* WHAT THE TASK REQUIRES: Go through the records and copy each line where the string "switch" occurs.

* SOURCE DATA:
━━━━━━
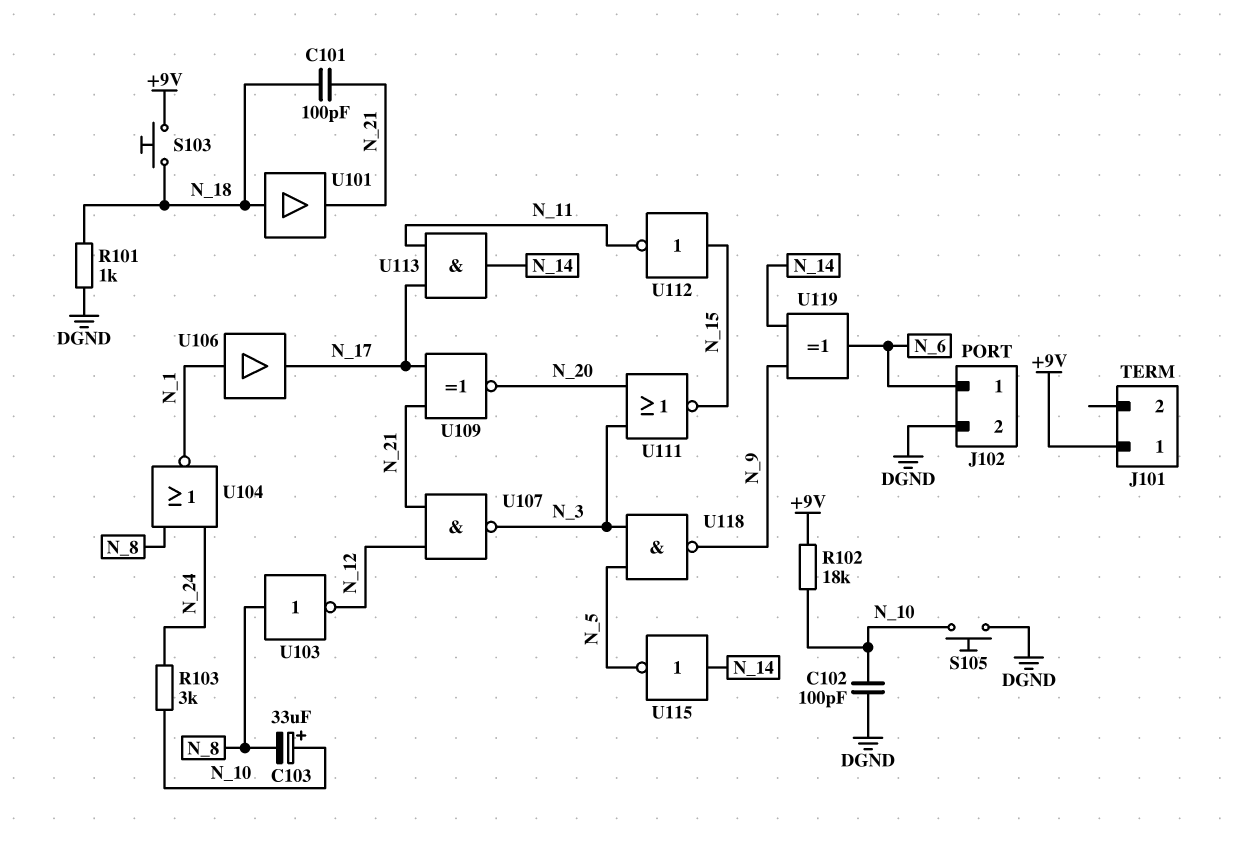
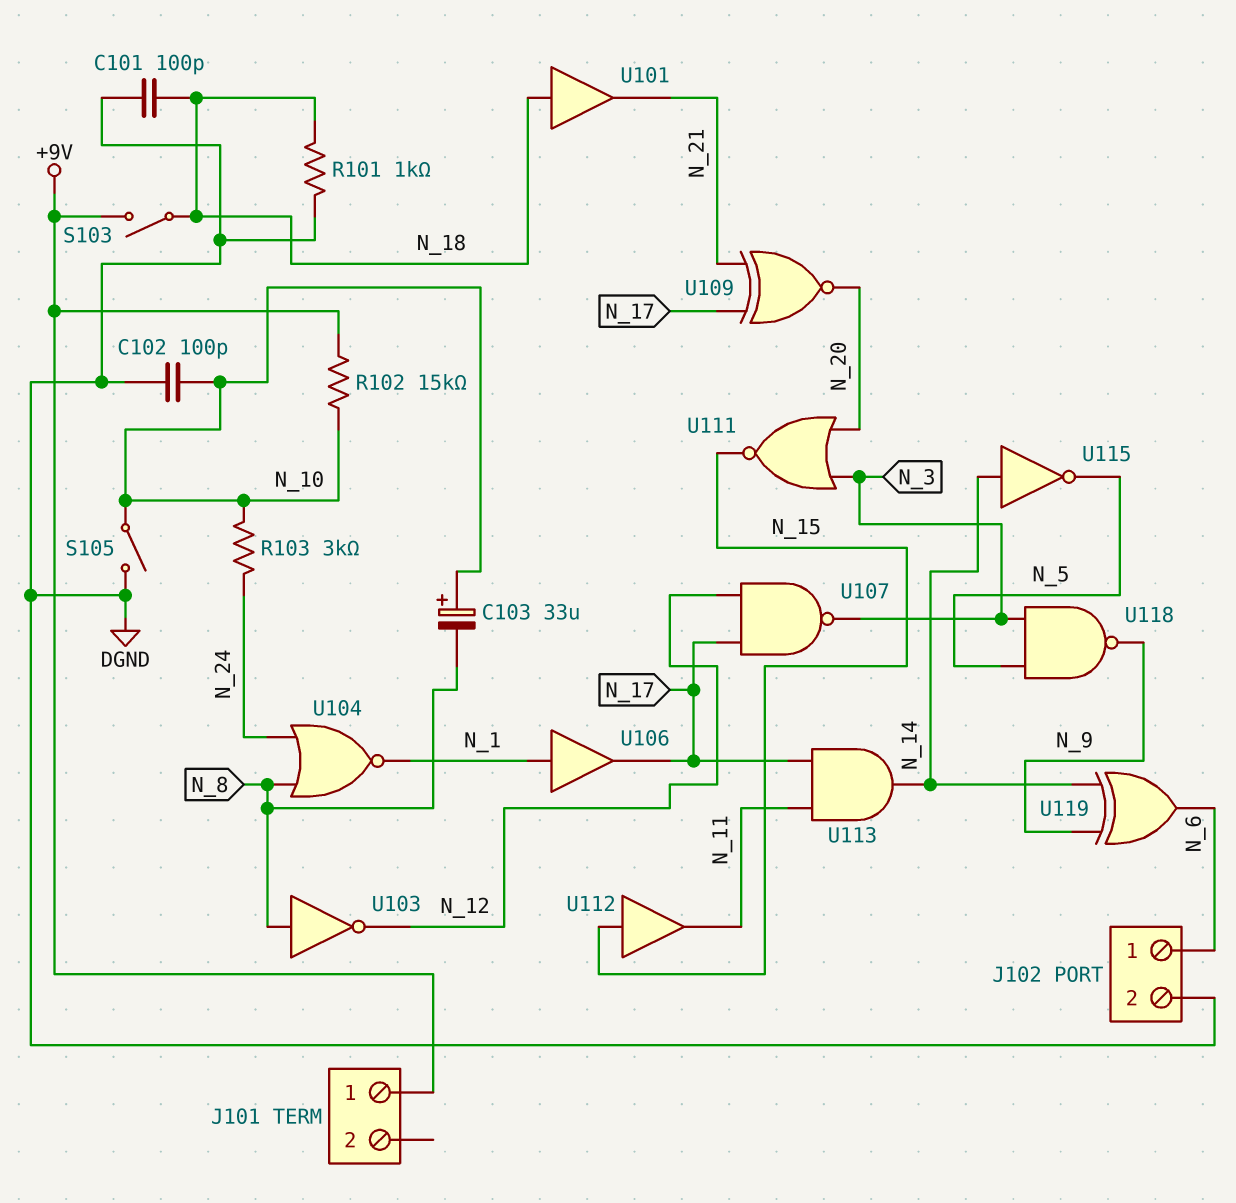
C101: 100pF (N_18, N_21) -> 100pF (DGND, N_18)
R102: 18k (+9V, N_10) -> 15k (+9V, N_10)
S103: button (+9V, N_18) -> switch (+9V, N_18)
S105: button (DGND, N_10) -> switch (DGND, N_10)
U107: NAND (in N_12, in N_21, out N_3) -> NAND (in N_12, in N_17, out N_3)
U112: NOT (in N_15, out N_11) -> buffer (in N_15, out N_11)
━━━━━━
* EXERCISE SOLUTION:
S103: button (+9V, N_18) -> switch (+9V, N_18)
S105: button (DGND, N_10) -> switch (DGND, N_10)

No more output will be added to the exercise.